(Object tracking records)
******************************
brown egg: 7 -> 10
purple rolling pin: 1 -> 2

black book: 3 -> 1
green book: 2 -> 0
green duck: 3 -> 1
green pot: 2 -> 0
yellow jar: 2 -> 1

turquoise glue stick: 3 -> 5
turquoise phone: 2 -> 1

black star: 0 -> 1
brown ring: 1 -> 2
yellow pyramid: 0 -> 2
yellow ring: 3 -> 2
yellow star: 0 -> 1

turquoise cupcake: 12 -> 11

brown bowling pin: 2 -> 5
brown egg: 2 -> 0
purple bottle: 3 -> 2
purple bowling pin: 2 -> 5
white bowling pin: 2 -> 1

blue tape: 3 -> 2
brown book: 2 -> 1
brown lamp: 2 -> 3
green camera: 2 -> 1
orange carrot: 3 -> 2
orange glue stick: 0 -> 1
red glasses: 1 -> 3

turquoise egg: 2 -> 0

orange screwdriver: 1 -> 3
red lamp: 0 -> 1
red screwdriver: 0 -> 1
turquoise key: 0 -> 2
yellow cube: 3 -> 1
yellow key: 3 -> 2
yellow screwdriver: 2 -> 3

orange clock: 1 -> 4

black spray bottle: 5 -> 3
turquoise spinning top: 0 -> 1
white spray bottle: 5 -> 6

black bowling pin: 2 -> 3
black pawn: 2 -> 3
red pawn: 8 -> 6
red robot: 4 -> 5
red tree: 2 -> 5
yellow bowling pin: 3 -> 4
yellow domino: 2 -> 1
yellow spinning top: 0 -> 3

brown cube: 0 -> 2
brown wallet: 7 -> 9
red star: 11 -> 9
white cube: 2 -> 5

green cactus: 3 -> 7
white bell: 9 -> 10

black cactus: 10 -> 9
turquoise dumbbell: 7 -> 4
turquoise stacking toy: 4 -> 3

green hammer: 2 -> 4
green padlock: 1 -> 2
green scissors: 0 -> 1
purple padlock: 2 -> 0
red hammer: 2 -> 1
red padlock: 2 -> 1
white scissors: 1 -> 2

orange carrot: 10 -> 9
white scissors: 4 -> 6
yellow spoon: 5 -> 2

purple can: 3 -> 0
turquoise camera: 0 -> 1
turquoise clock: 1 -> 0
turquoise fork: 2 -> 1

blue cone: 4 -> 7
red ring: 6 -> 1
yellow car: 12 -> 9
******************************
→ **PROBLEM REQUIREMENTS**: Of all the entries above, output exactly the lines between the one holding "yellow jar: 2 -> 1" and the one holding "orange glue stick: 0 -> 1", inclusive.

→ **SOLVED PROBLEM**:
yellow jar: 2 -> 1

turquoise glue stick: 3 -> 5
turquoise phone: 2 -> 1

black star: 0 -> 1
brown ring: 1 -> 2
yellow pyramid: 0 -> 2
yellow ring: 3 -> 2
yellow star: 0 -> 1

turquoise cupcake: 12 -> 11

brown bowling pin: 2 -> 5
brown egg: 2 -> 0
purple bottle: 3 -> 2
purple bowling pin: 2 -> 5
white bowling pin: 2 -> 1

blue tape: 3 -> 2
brown book: 2 -> 1
brown lamp: 2 -> 3
green camera: 2 -> 1
orange carrot: 3 -> 2
orange glue stick: 0 -> 1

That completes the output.